Each line from the start of the data below through the one containing "camera: 25 degrees left, 15 degrees down" must be reproduced exactly.

_Stored dataset items_
● ● ● ●
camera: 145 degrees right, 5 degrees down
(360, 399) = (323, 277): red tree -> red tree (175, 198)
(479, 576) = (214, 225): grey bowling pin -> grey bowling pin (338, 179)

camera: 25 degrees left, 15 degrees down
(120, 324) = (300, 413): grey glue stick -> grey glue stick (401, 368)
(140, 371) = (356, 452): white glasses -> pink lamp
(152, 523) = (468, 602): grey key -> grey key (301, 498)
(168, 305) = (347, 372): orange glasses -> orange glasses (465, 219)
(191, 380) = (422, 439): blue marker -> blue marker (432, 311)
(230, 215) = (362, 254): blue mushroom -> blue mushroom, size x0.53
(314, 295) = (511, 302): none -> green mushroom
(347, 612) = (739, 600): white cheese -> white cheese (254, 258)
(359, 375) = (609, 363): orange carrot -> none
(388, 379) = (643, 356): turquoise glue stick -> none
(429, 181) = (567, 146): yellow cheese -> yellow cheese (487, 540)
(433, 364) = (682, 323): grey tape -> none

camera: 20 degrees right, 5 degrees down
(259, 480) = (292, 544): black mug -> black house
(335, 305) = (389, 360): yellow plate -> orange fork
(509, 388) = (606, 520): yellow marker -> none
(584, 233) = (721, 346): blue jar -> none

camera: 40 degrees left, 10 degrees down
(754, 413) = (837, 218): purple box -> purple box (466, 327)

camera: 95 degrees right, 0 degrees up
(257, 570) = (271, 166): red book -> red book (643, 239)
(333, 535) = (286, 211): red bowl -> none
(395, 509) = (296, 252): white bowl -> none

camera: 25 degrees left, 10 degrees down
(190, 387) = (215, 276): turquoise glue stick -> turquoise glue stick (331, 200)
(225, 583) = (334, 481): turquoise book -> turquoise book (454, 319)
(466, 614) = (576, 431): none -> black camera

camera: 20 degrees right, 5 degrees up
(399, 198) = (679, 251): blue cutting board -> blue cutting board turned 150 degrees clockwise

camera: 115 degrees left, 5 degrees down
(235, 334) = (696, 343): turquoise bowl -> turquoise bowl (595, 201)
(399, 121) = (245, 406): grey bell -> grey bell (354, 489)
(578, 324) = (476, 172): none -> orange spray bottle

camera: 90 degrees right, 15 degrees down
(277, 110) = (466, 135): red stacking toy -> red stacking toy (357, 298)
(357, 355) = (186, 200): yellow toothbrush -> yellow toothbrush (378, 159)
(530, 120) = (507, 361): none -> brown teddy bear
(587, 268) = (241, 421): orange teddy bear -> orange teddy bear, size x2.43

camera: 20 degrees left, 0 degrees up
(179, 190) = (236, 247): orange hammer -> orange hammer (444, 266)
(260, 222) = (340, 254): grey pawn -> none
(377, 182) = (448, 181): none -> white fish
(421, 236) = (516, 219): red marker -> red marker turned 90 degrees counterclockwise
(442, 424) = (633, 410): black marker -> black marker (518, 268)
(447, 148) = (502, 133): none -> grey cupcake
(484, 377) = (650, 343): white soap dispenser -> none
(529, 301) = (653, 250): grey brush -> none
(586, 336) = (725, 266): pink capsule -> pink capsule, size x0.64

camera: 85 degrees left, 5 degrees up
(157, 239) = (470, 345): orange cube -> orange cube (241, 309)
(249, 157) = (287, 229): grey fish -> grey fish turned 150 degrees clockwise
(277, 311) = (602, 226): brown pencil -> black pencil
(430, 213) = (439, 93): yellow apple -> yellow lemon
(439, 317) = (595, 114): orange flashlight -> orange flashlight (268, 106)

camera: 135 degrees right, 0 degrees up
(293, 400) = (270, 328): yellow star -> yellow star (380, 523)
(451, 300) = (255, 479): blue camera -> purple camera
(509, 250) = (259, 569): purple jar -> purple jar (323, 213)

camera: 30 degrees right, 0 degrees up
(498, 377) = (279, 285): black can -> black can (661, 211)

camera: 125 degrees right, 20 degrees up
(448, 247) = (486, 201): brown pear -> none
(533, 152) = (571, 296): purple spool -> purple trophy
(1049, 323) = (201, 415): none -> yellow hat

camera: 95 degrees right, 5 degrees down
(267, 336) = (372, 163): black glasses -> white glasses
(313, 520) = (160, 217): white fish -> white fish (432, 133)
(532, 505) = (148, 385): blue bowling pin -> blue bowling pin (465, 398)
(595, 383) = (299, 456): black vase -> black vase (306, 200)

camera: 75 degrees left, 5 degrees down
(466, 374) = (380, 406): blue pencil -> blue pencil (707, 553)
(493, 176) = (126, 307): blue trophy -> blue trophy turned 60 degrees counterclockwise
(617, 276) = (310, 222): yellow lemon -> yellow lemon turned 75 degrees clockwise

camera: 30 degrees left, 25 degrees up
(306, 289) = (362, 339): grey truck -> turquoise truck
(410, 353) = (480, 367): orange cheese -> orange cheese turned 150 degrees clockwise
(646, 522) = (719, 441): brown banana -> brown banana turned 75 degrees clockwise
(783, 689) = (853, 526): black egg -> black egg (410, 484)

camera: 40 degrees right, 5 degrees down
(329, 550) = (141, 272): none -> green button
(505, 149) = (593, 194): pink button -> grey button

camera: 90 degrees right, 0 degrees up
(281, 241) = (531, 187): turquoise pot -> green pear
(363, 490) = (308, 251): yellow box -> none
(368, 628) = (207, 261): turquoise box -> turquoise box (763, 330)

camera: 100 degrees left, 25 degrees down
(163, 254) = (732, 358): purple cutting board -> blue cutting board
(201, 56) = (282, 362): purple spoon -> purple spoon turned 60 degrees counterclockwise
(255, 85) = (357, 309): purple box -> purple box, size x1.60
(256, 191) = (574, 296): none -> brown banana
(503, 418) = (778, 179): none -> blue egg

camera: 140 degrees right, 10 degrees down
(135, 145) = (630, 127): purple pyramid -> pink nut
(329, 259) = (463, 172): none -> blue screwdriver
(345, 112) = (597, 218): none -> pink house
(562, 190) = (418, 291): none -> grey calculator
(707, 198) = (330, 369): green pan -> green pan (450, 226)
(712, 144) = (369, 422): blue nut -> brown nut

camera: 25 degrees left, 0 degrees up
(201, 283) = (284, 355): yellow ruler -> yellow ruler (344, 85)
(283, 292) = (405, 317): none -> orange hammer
● ● ● ●
_YOUR SOLUTION_
camera: 145 degrees right, 5 degrees down
(360, 399) = (323, 277): red tree -> red tree (175, 198)
(479, 576) = (214, 225): grey bowling pin -> grey bowling pin (338, 179)

camera: 25 degrees left, 15 degrees down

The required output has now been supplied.